[Some records]
+ + + + + + +

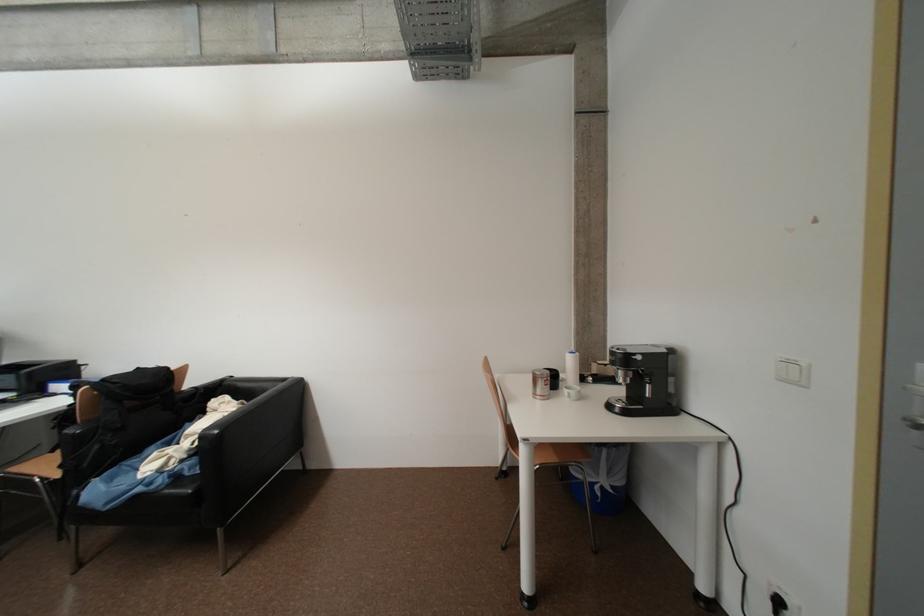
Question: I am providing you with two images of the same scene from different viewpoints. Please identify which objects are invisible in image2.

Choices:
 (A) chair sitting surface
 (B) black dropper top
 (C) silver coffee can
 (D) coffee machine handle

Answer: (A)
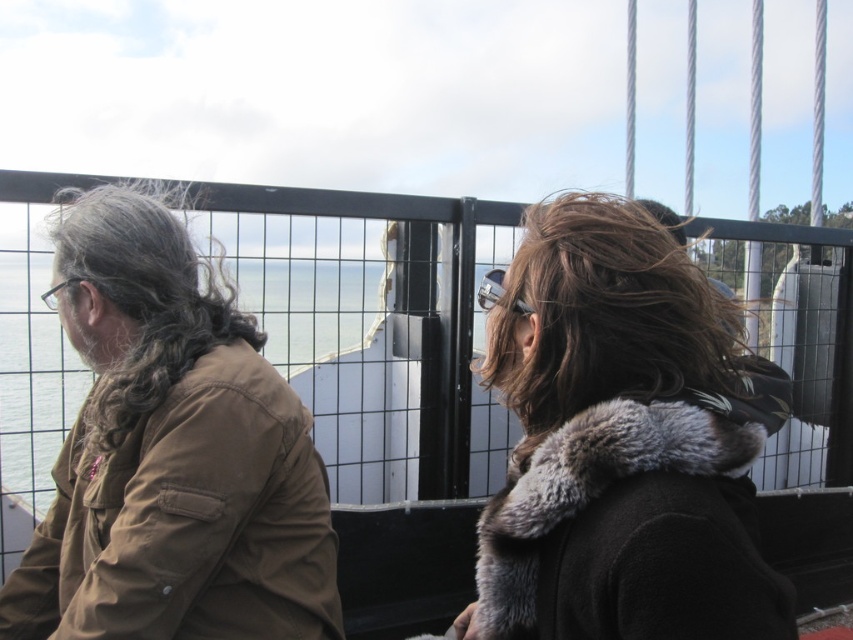
You are standing on the deck of a ferry and want to take a photo of the dark brown fur coat at center without including the black metal fence at upper center in the frame. Is this possible given their positions?

The black metal fence at upper center is located above the dark brown fur coat at center, so it might block the view. To avoid including the fence, you would need to lower your camera angle or move closer to the coat to frame it without the fence in the shot.

You are a photographer trying to capture a candid shot of the two people on the ferry deck. To ensure both subjects are in focus, you need to know which object is taller. Which one is taller between the dark brown fur coat at center and the brown fuzzy hair at center?

The dark brown fur coat at center is taller than the brown fuzzy hair at center according to the description.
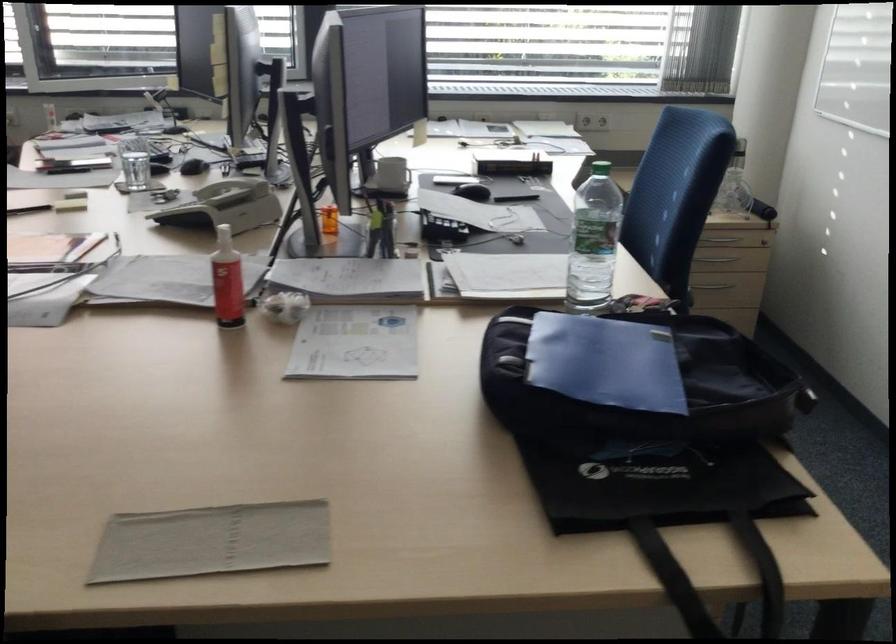
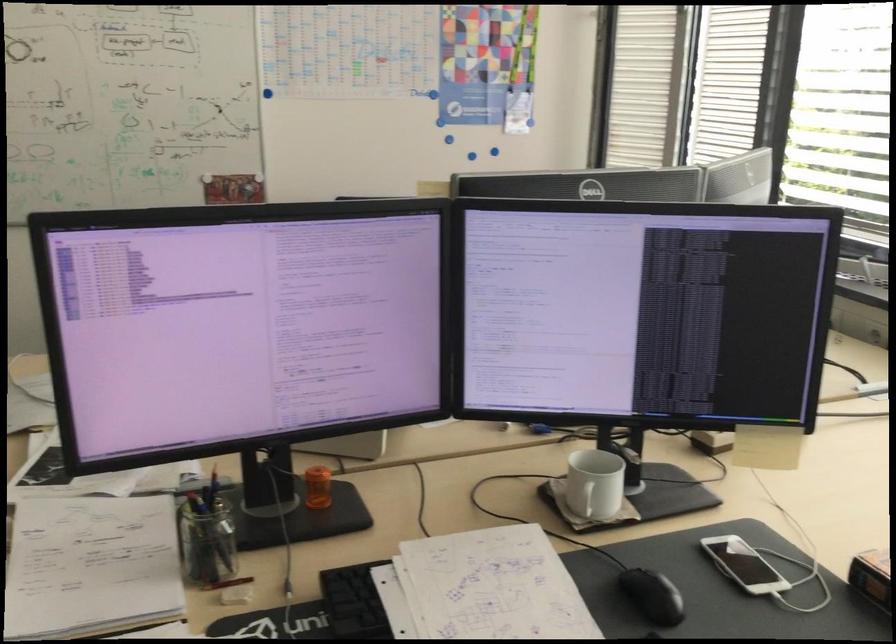
Locate, in the second image, the point that corresponds to [385,232] in the first image.

(205, 538)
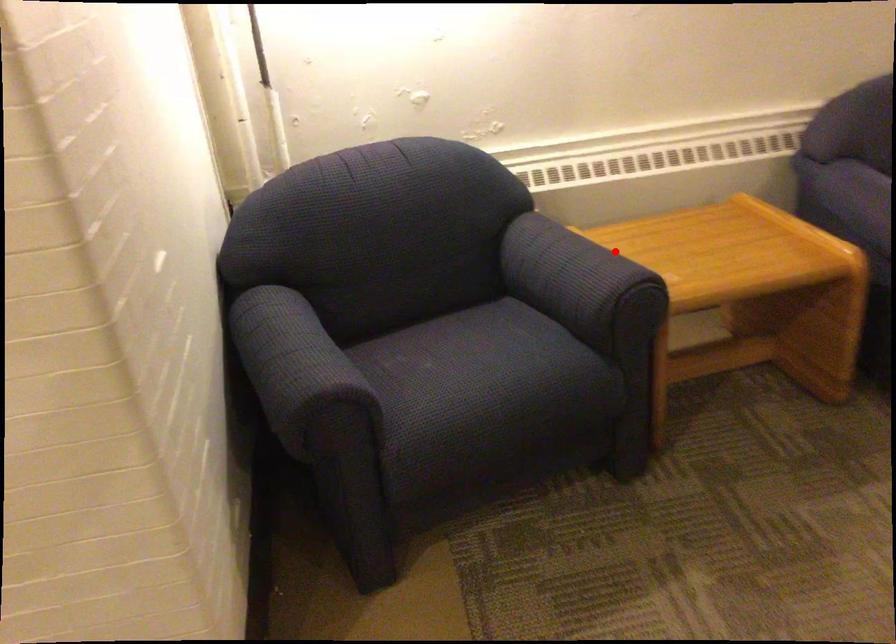
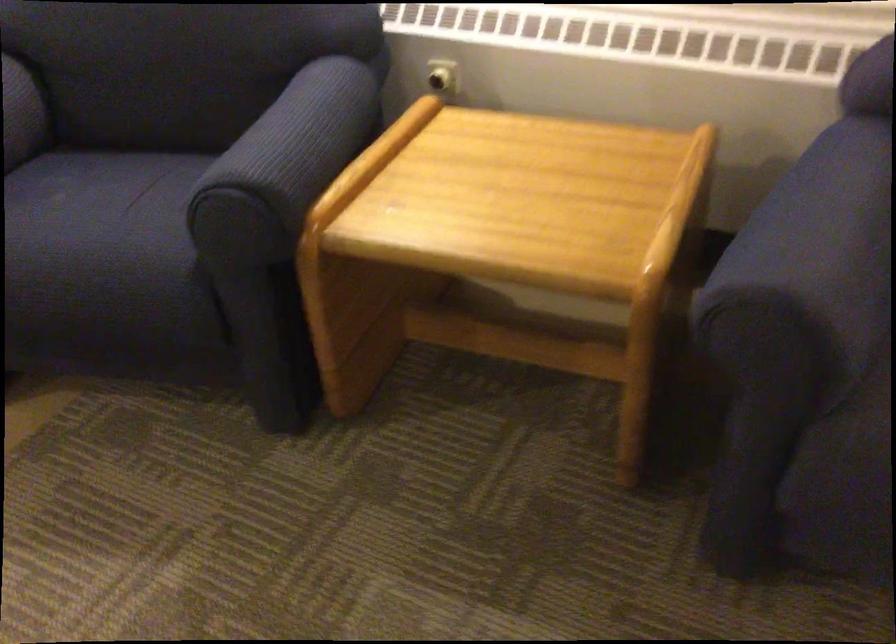
Question: I am providing you with two images of the same scene from different viewpoints. A red point is shown in image1. For the corresponding object point in image2, is it positioned nearer or farther from the camera?

Choices:
 (A) Nearer
 (B) Farther

Answer: (A)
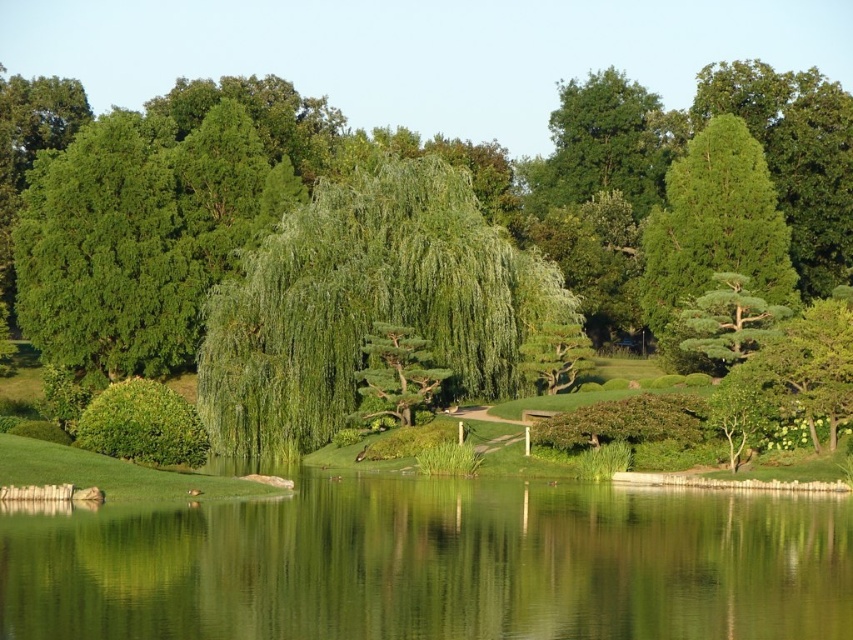
Question: Which object is the farthest from the green textured tree at upper right?

Choices:
 (A) green leafy tree at center
 (B) green leafy willow at center
 (C) green reflective water at center

Answer: (C)

Question: Is green leafy tree at center bigger than green leafy willow at center?

Choices:
 (A) no
 (B) yes

Answer: (B)

Question: Is green leafy willow at center positioned behind green textured tree at upper right?

Choices:
 (A) yes
 (B) no

Answer: (B)

Question: Considering the real-world distances, which object is farthest from the green textured tree at upper right?

Choices:
 (A) green leafy willow at center
 (B) green leafy tree at center
 (C) green reflective water at center

Answer: (C)

Question: Which object is farther from the camera taking this photo?

Choices:
 (A) green leafy tree at center
 (B) green leafy willow at center
 (C) green reflective water at center

Answer: (A)

Question: Is green leafy tree at center bigger than green textured tree at upper right?

Choices:
 (A) yes
 (B) no

Answer: (A)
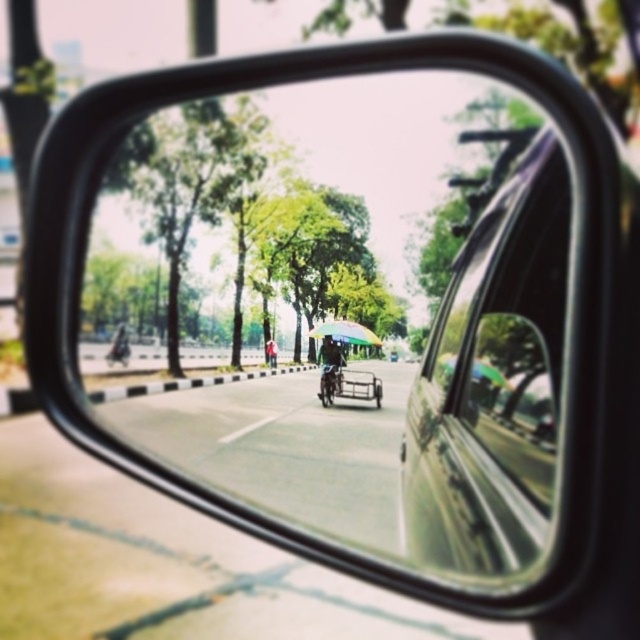
You are a driver checking your side mirror to change lanes. The clear glass mirror at center shows the road ahead. Based on its position at point 0.481, 0.541, can you determine if the mirror is positioned correctly for a proper lane change?

The clear glass mirror at center is positioned at coordinates (346, 307), which is centrally located, ensuring a proper view of the road ahead for a safe lane change.

You are a delivery driver who needs to pass through a narrow alley that is 1.5 meters wide. You observe the metallic silver bicycle at center and the green fabric umbrella at center in your side mirror. Can both items fit side by side in the alley without overlapping?

The metallic silver bicycle at center is wider than the green fabric umbrella at center. Since the alley is only 1.5 meters wide, it depends on the combined width of both items. However, since the bicycle is wider, if its width alone exceeds 1.5 meters, they cannot fit. If the bicycle is under 1.5 meters, they might fit together. But the exact widths aren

+ + + + + + +

**The task:** Count how many lines in the records contain the string "metallic", matching case exactly, and give only the number.

**Response:** 2